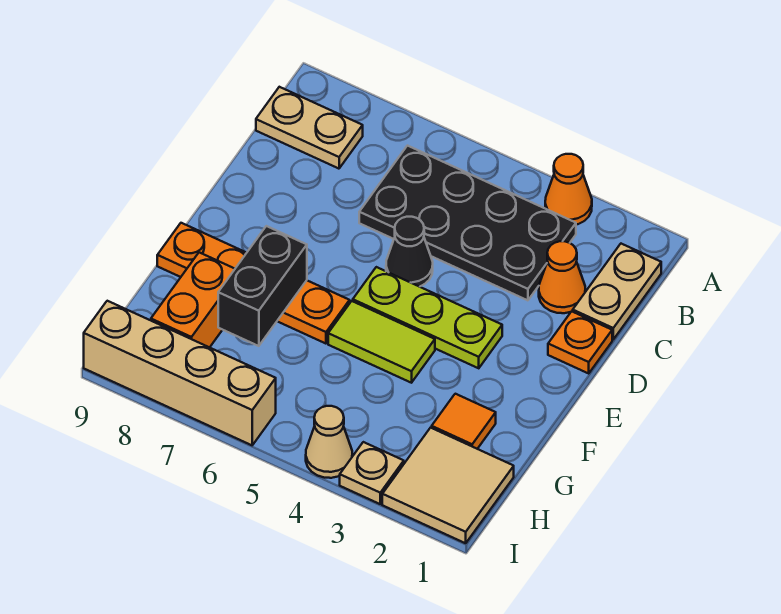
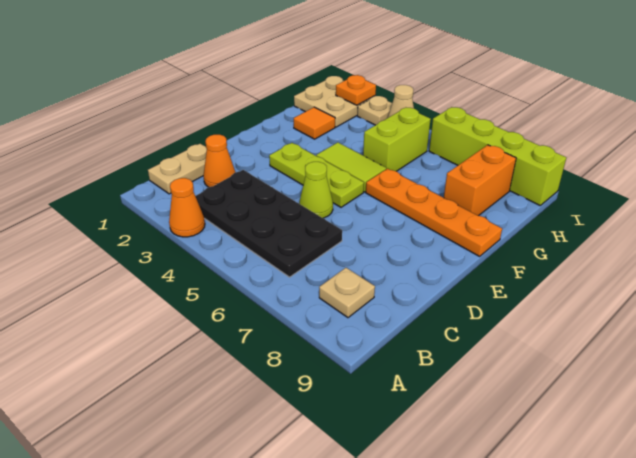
tan plate B8:B9 level 1 -> tan plate B8 level 1
orange plate D1 level 1 -> orange plate I2 level 2
black cone D5 level 1 -> lime cone D5 level 1
black brick F7:G7 level 2 -> none
none -> lime brick G5:H5 level 1
tan tile H1:I2 level 1 -> tan plate H1:I2 level 1
tan brick I6:I9 level 1 -> lime brick I6:I9 level 1

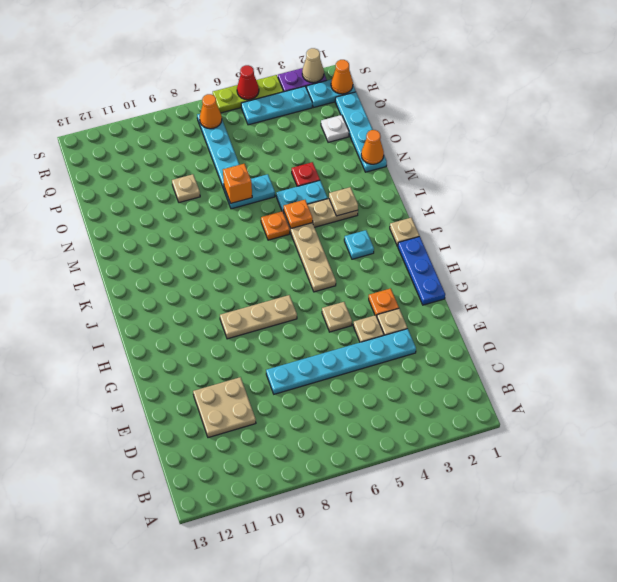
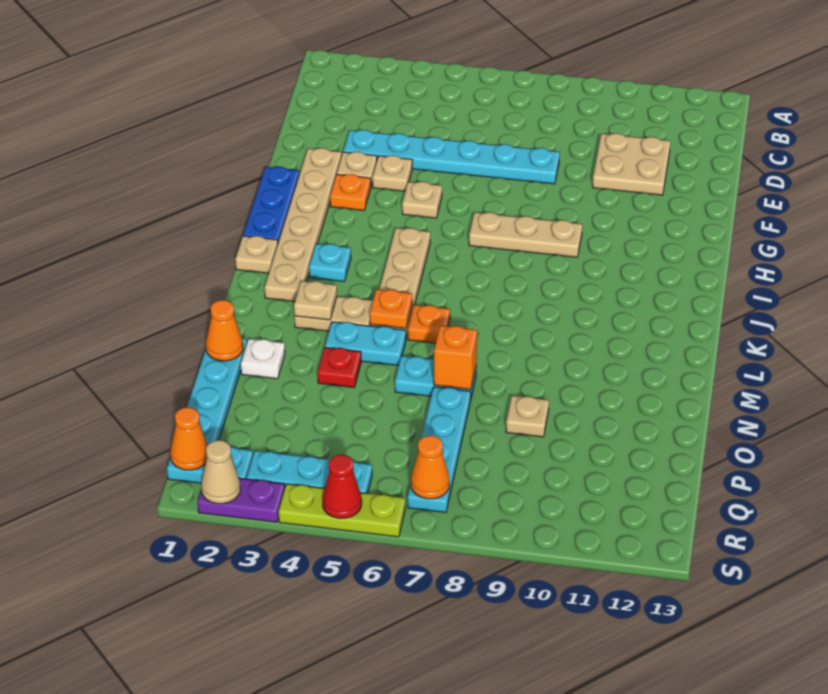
none -> tan plate F2:K2 level 1
white plate P2 level 1 -> white plate N2 level 1

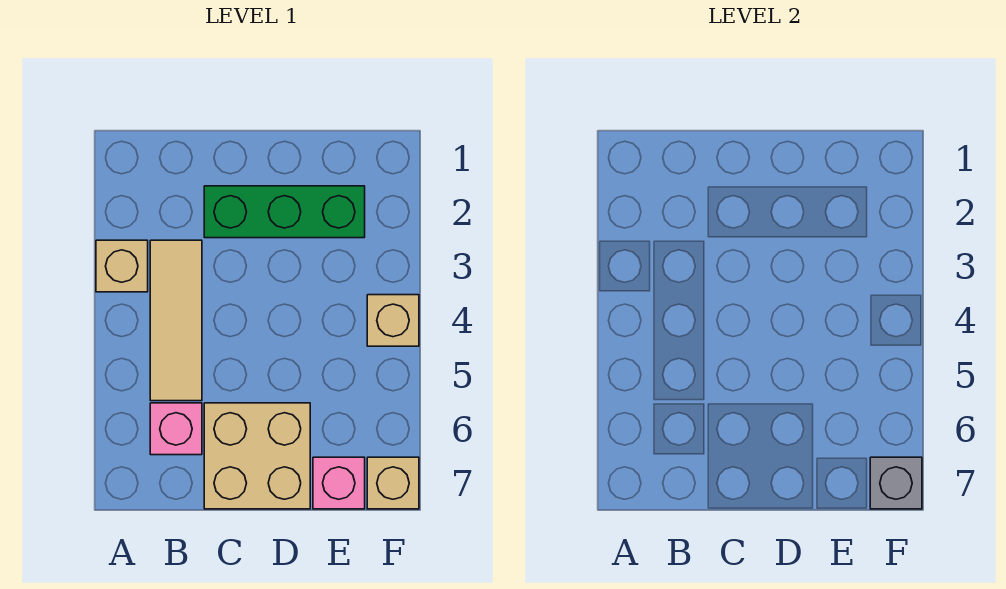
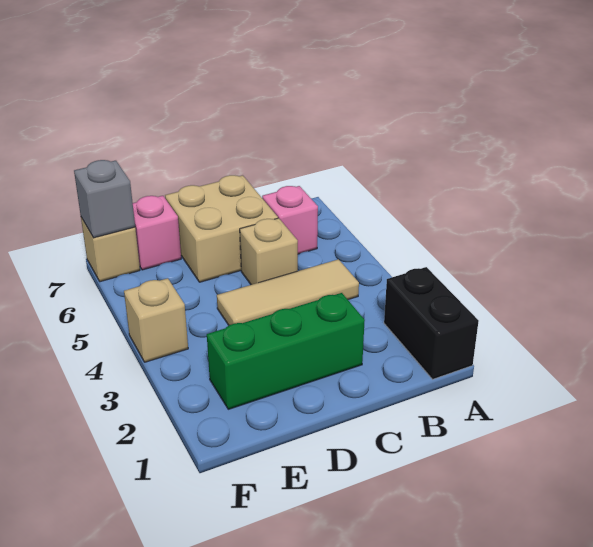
none -> black brick A1:A2 level 1
tan brick A3 level 1 -> tan brick C5 level 1
tan tile B3:B5 level 1 -> tan tile B4:D4 level 1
■ ■ ■
Brief
If a picture appears in the data, omit it; transcribe all the rest exactly.

Written answer
tan plate B8:B9 level 1 -> tan plate B8 level 1
orange plate D1 level 1 -> orange plate I2 level 2
black cone D5 level 1 -> lime cone D5 level 1
black brick F7:G7 level 2 -> none
none -> lime brick G5:H5 level 1
tan tile H1:I2 level 1 -> tan plate H1:I2 level 1
tan brick I6:I9 level 1 -> lime brick I6:I9 level 1

none -> tan plate F2:K2 level 1
white plate P2 level 1 -> white plate N2 level 1

none -> black brick A1:A2 level 1
tan brick A3 level 1 -> tan brick C5 level 1
tan tile B3:B5 level 1 -> tan tile B4:D4 level 1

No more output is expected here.